Cross-image count comparisons:
——————————

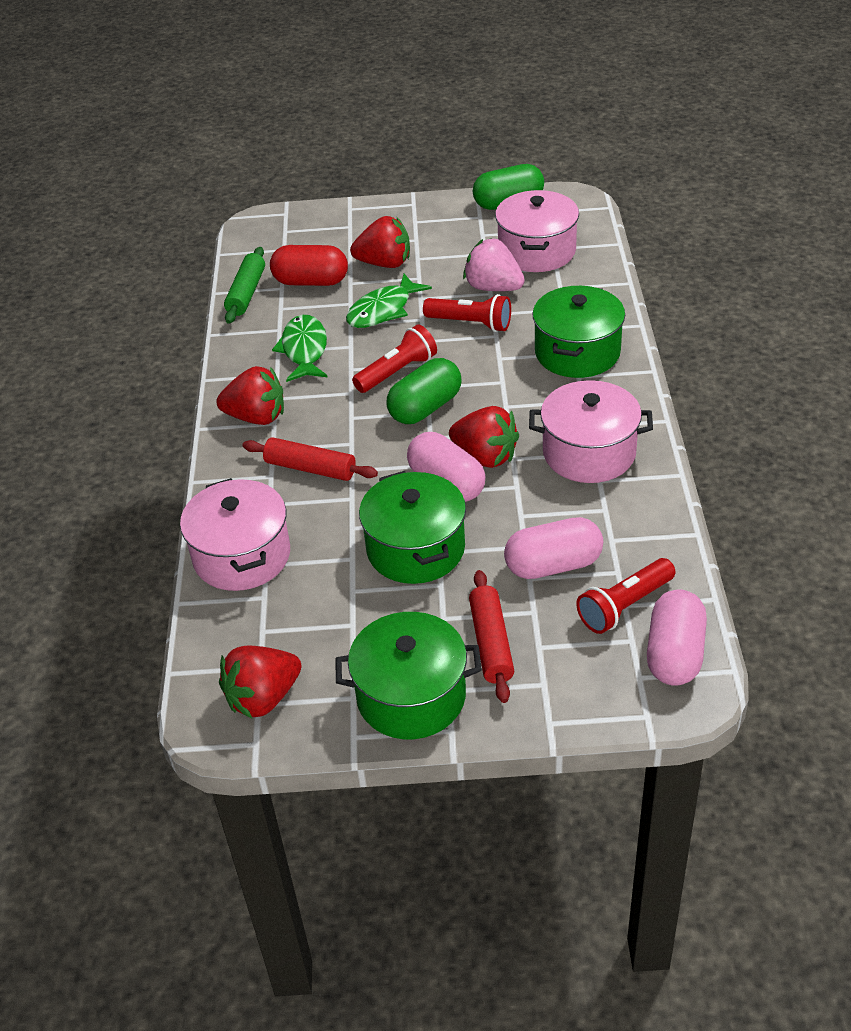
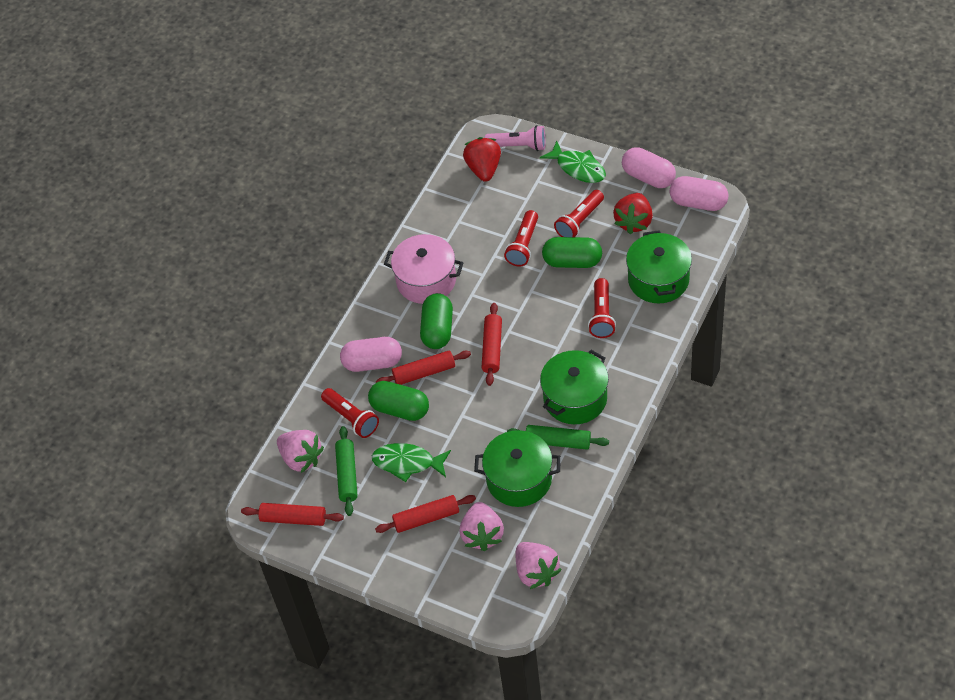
green capsule: [387,358,461,424] [473,164,544,210] = 2 -> [368,381,429,421] [420,293,453,349] [542,237,602,268] = 3
green rolling pin: [224,247,265,324] = 1 -> [335,426,358,516] [507,425,609,450] = 2
pink flashlight: none = 0 -> [485,125,546,151] = 1
pink pot: [180,478,290,591] [495,190,579,272] [529,380,653,483] = 3 -> [384,234,464,304] = 1
pink strawberry: [463,238,525,291] = 1 -> [277,430,324,473] [460,502,504,551] [516,542,562,589] = 3
red capsule: [270,245,348,286] = 1 -> none = 0
red flashlight: [352,324,437,393] [423,294,511,332] [576,558,675,634] = 3 -> [321,388,379,438] [504,210,538,267] [554,190,604,237] [588,278,616,338] = 4
red rolling pin: [242,437,378,481] [469,570,514,703] = 2 -> [241,503,344,526] [375,495,476,533] [376,350,471,385] [481,303,502,386] = 4
red strawberry: [216,366,284,425] [219,645,301,719] [350,216,410,268] [449,406,519,468] = 4 -> [463,137,501,182] [613,193,653,234] = 2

——————————

## Exercise directions:
From the records above, pull out each line that has "green".

## Answer for the task:
green capsule: [387,358,461,424] [473,164,544,210] = 2 -> [368,381,429,421] [420,293,453,349] [542,237,602,268] = 3
green rolling pin: [224,247,265,324] = 1 -> [335,426,358,516] [507,425,609,450] = 2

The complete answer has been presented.